### YOUR GOAL
Skip the pictures. Give all the data again exactly.

### DATA SHOWN
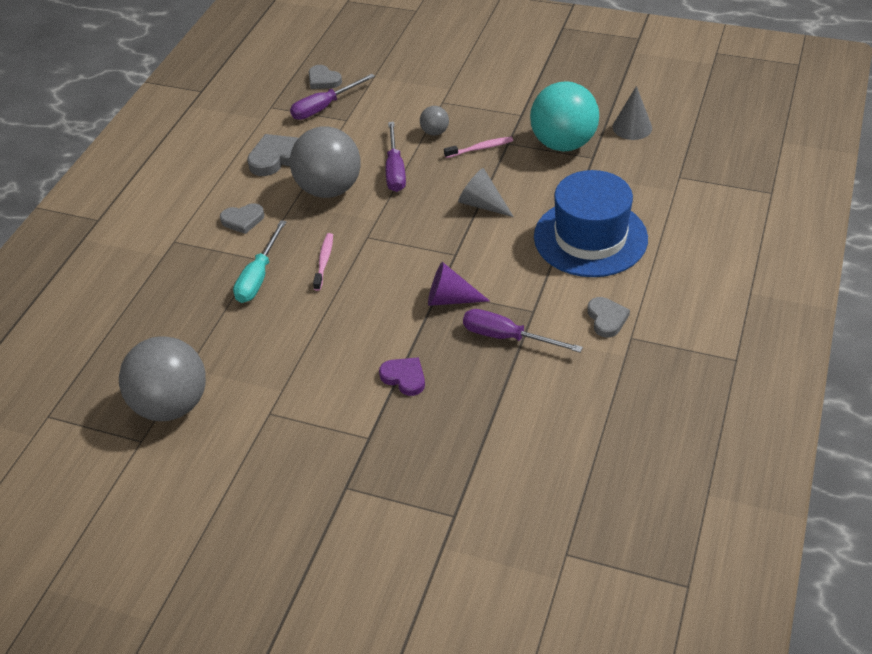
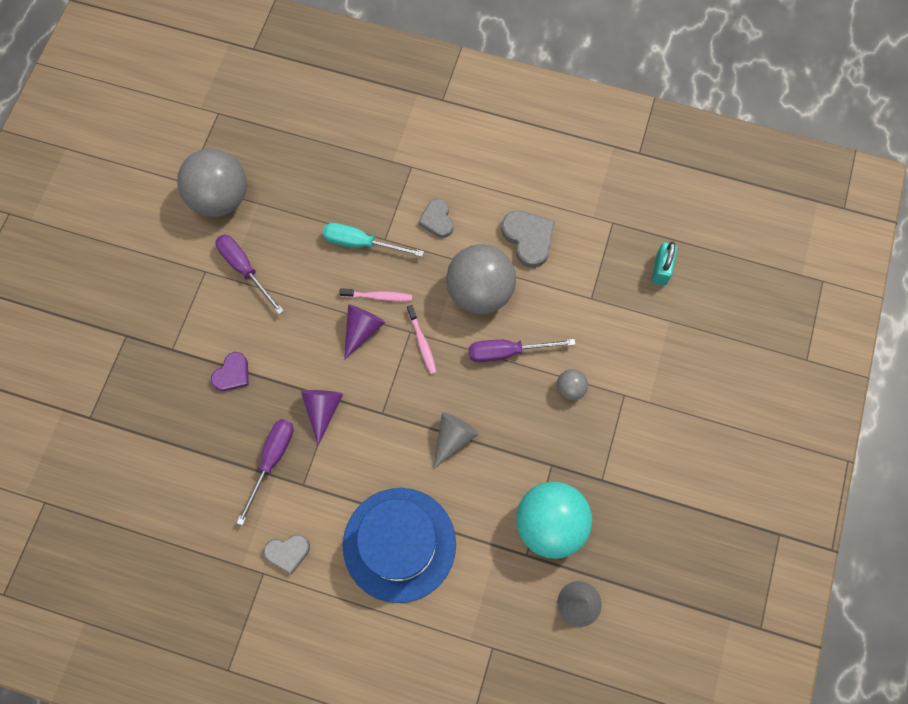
camera: 85 degrees right, 25 degrees up
purple screwdriver [290,74,375,120] -> purple screwdriver moved to [215,235,284,315]
grey heart [309,65,342,89] -> turquoise padlock [652,242,678,286]
pink toothbrush [444,137,513,158] -> pink toothbrush moved to [407,305,437,374]
none -> purple cone [344,304,385,360]

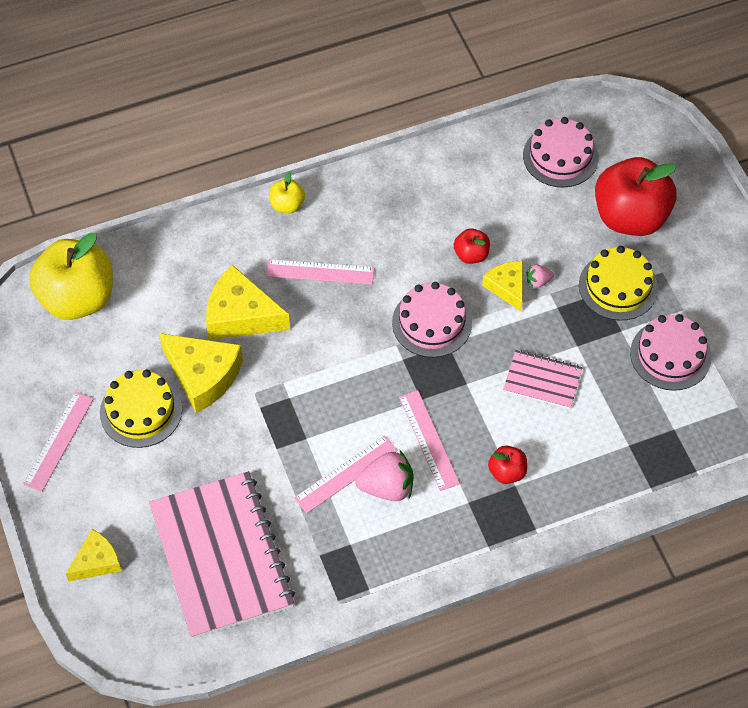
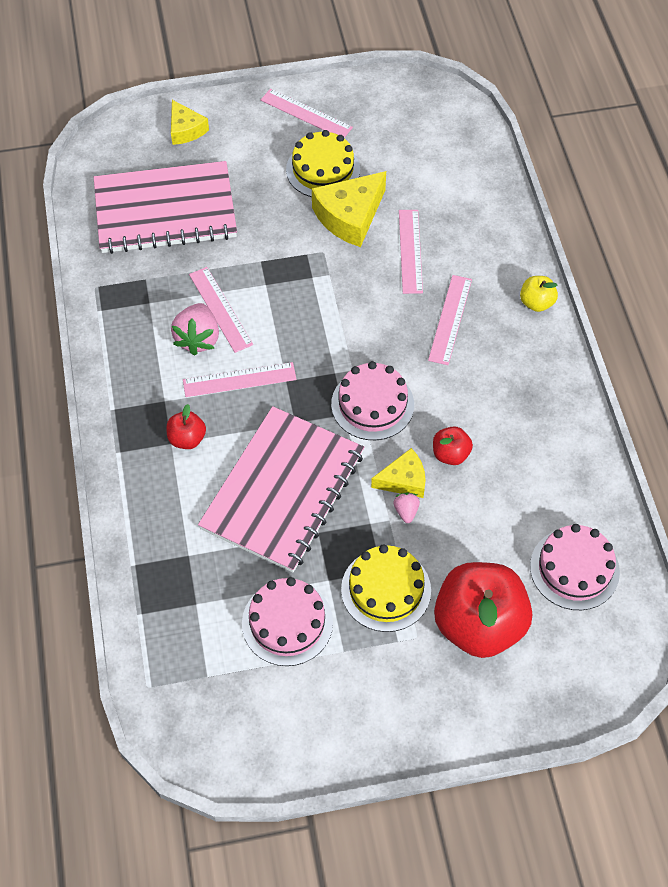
camera: 100 degrees right, 0 degrees up
yellow apple [29,233,113,320] -> none
yellow cheese [206,265,290,340] -> pink ruler [399,210,423,294]
pink notebook [503,350,583,409] -> pink notebook [198,406,364,573], size x2.08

### RESPONSE
camera: 85 degrees right, 25 degrees up
purple screwdriver [290,74,375,120] -> purple screwdriver moved to [215,235,284,315]
grey heart [309,65,342,89] -> turquoise padlock [652,242,678,286]
pink toothbrush [444,137,513,158] -> pink toothbrush moved to [407,305,437,374]
none -> purple cone [344,304,385,360]

camera: 100 degrees right, 0 degrees up
yellow apple [29,233,113,320] -> none
yellow cheese [206,265,290,340] -> pink ruler [399,210,423,294]
pink notebook [503,350,583,409] -> pink notebook [198,406,364,573], size x2.08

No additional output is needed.